* [WORK REQUEST]:
Write out the records again exactly. Nothing should be dropped.

--- GIVEN DATA Enclosed Below ---

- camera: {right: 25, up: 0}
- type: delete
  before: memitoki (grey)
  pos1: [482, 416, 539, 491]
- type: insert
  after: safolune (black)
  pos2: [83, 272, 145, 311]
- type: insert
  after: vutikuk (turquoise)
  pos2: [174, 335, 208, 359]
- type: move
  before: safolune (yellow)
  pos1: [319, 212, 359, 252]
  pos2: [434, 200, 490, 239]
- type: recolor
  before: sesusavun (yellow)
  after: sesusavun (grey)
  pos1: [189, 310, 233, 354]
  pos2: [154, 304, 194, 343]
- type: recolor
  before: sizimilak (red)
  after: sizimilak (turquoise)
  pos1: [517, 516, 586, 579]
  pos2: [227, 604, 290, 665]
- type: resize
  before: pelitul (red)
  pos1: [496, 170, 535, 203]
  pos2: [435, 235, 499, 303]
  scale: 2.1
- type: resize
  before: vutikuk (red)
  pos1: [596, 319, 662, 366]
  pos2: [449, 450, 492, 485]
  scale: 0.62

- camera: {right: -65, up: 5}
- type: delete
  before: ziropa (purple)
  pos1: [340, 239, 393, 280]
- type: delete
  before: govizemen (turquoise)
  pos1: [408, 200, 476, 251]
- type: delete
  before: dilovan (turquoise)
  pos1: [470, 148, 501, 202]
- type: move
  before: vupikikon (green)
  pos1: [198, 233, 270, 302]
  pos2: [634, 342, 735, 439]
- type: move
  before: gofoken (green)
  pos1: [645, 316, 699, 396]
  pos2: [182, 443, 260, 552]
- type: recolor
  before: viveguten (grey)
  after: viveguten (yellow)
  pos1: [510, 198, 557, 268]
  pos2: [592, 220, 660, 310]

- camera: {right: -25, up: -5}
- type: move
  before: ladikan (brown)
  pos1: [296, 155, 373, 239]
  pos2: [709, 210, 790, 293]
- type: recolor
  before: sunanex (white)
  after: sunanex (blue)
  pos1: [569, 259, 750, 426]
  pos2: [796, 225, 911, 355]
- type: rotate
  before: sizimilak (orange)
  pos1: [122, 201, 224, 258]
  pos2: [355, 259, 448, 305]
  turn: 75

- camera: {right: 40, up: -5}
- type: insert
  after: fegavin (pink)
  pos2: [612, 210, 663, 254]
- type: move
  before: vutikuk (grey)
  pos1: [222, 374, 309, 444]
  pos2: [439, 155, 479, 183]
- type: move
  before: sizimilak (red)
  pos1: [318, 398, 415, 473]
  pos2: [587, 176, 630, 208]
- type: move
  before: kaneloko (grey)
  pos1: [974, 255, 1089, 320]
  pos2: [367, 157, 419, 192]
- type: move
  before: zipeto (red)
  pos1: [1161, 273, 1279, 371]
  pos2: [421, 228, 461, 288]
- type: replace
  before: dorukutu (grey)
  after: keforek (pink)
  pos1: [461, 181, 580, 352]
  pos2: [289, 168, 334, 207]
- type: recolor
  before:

--- End of Enclosed GIVEN DATA ---

* [TASK RESPONSE]:
- camera: {right: 25, up: 0}
- type: delete
  before: memitoki (grey)
  pos1: [482, 416, 539, 491]
- type: insert
  after: safolune (black)
  pos2: [83, 272, 145, 311]
- type: insert
  after: vutikuk (turquoise)
  pos2: [174, 335, 208, 359]
- type: move
  before: safolune (yellow)
  pos1: [319, 212, 359, 252]
  pos2: [434, 200, 490, 239]
- type: recolor
  before: sesusavun (yellow)
  after: sesusavun (grey)
  pos1: [189, 310, 233, 354]
  pos2: [154, 304, 194, 343]
- type: recolor
  before: sizimilak (red)
  after: sizimilak (turquoise)
  pos1: [517, 516, 586, 579]
  pos2: [227, 604, 290, 665]
- type: resize
  before: pelitul (red)
  pos1: [496, 170, 535, 203]
  pos2: [435, 235, 499, 303]
  scale: 2.1
- type: resize
  before: vutikuk (red)
  pos1: [596, 319, 662, 366]
  pos2: [449, 450, 492, 485]
  scale: 0.62

- camera: {right: -65, up: 5}
- type: delete
  before: ziropa (purple)
  pos1: [340, 239, 393, 280]
- type: delete
  before: govizemen (turquoise)
  pos1: [408, 200, 476, 251]
- type: delete
  before: dilovan (turquoise)
  pos1: [470, 148, 501, 202]
- type: move
  before: vupikikon (green)
  pos1: [198, 233, 270, 302]
  pos2: [634, 342, 735, 439]
- type: move
  before: gofoken (green)
  pos1: [645, 316, 699, 396]
  pos2: [182, 443, 260, 552]
- type: recolor
  before: viveguten (grey)
  after: viveguten (yellow)
  pos1: [510, 198, 557, 268]
  pos2: [592, 220, 660, 310]

- camera: {right: -25, up: -5}
- type: move
  before: ladikan (brown)
  pos1: [296, 155, 373, 239]
  pos2: [709, 210, 790, 293]
- type: recolor
  before: sunanex (white)
  after: sunanex (blue)
  pos1: [569, 259, 750, 426]
  pos2: [796, 225, 911, 355]
- type: rotate
  before: sizimilak (orange)
  pos1: [122, 201, 224, 258]
  pos2: [355, 259, 448, 305]
  turn: 75

- camera: {right: 40, up: -5}
- type: insert
  after: fegavin (pink)
  pos2: [612, 210, 663, 254]
- type: move
  before: vutikuk (grey)
  pos1: [222, 374, 309, 444]
  pos2: [439, 155, 479, 183]
- type: move
  before: sizimilak (red)
  pos1: [318, 398, 415, 473]
  pos2: [587, 176, 630, 208]
- type: move
  before: kaneloko (grey)
  pos1: [974, 255, 1089, 320]
  pos2: [367, 157, 419, 192]
- type: move
  before: zipeto (red)
  pos1: [1161, 273, 1279, 371]
  pos2: [421, 228, 461, 288]
- type: replace
  before: dorukutu (grey)
  after: keforek (pink)
  pos1: [461, 181, 580, 352]
  pos2: [289, 168, 334, 207]
- type: recolor
  before:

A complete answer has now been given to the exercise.